[Material to process — start]

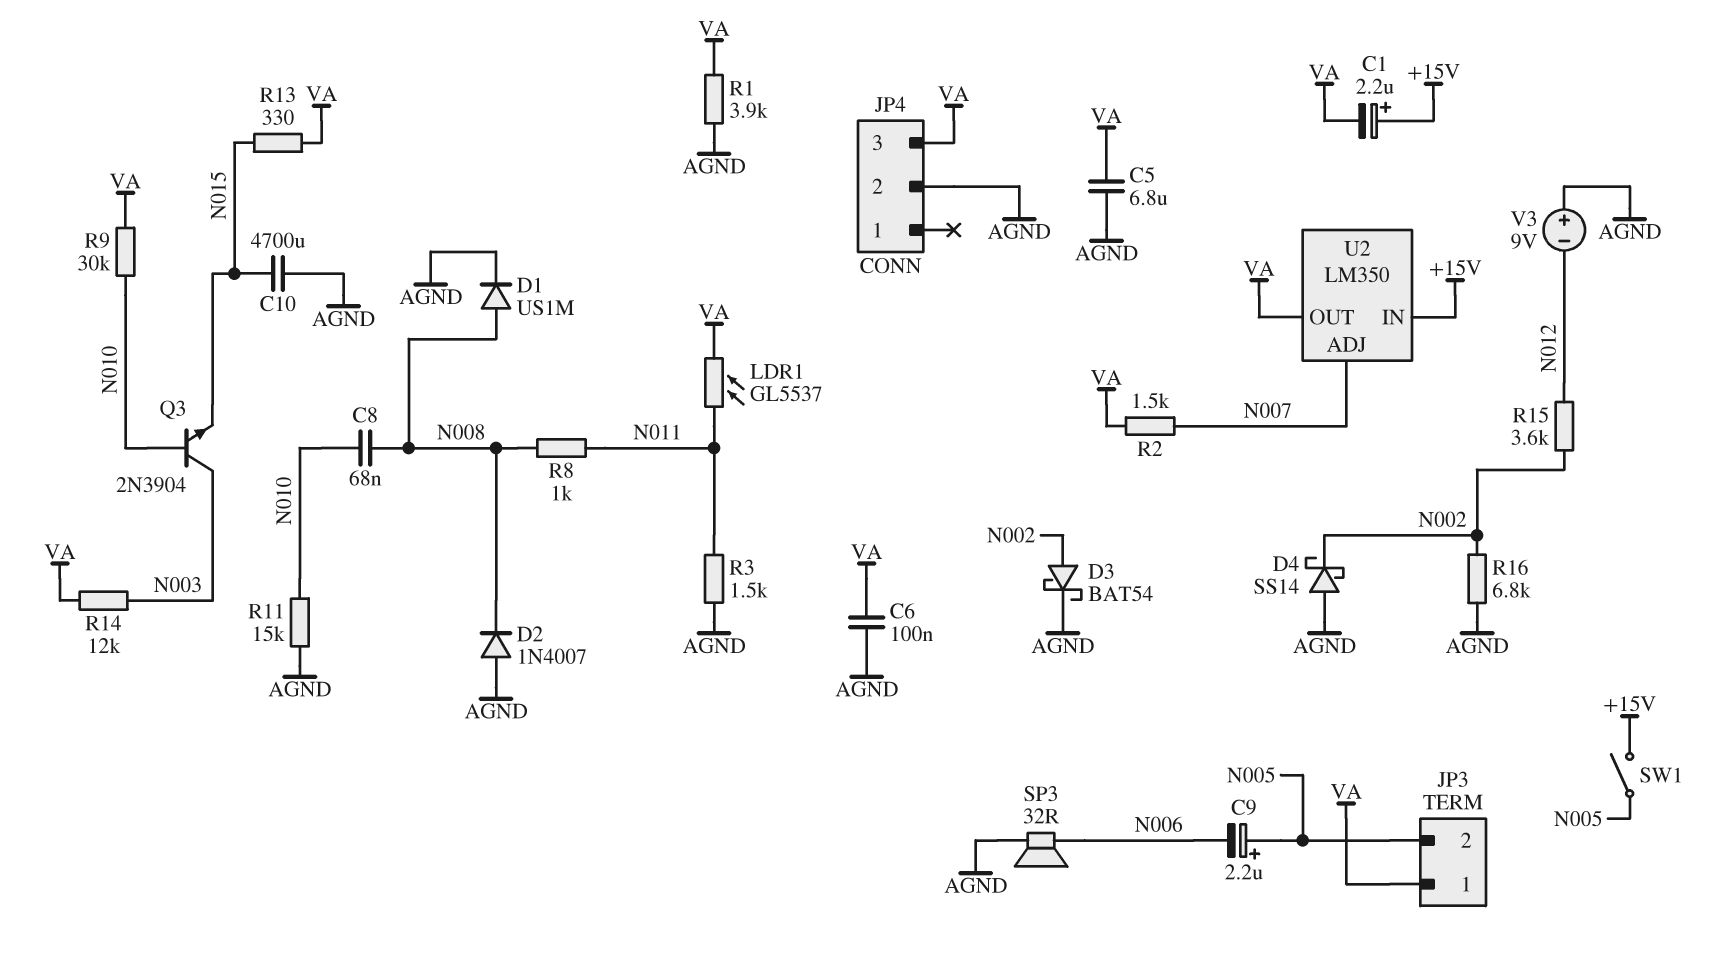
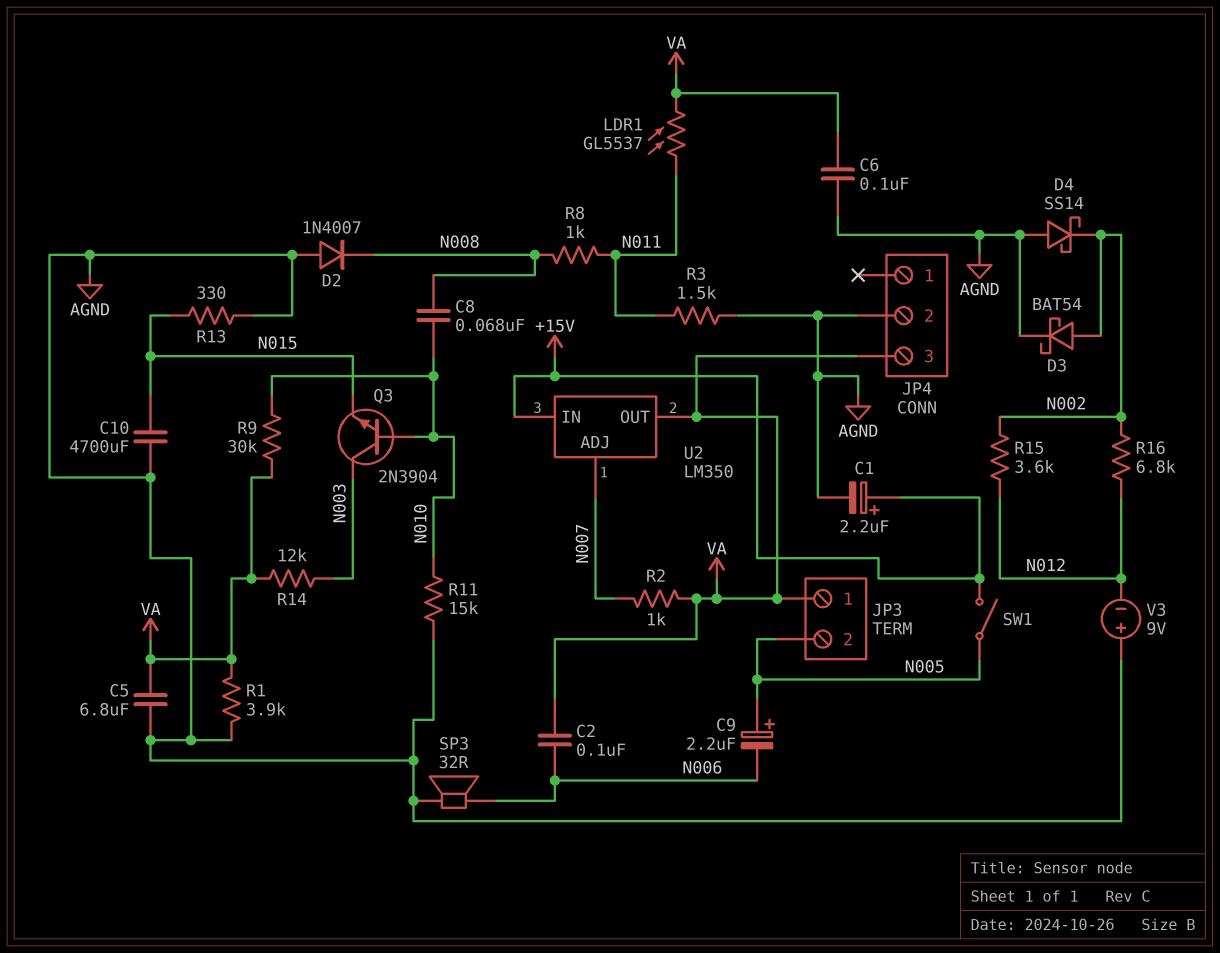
C1: 2.2uF (plus +15V, minus VA) -> 2.2uF (plus +15V, minus AGND)
C2: none -> 100nF (N006, VA)
D1: diode US1M (A N008, K AGND) -> none
R2: 1.5k (N007, VA) -> 1k (N007, VA)
R13: 330 (N015, VA) -> 330 (AGND, N015)
R16: 6.8k (AGND, N002) -> 6.8k (N002, N012)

[Material to process — finish]

=== Exercise ===
Each line of the material is to be output exactly. Images are not part of the expected output.

=== Response to this exercise ===
C1: 2.2uF (plus +15V, minus VA) -> 2.2uF (plus +15V, minus AGND)
C2: none -> 100nF (N006, VA)
D1: diode US1M (A N008, K AGND) -> none
R2: 1.5k (N007, VA) -> 1k (N007, VA)
R13: 330 (N015, VA) -> 330 (AGND, N015)
R16: 6.8k (AGND, N002) -> 6.8k (N002, N012)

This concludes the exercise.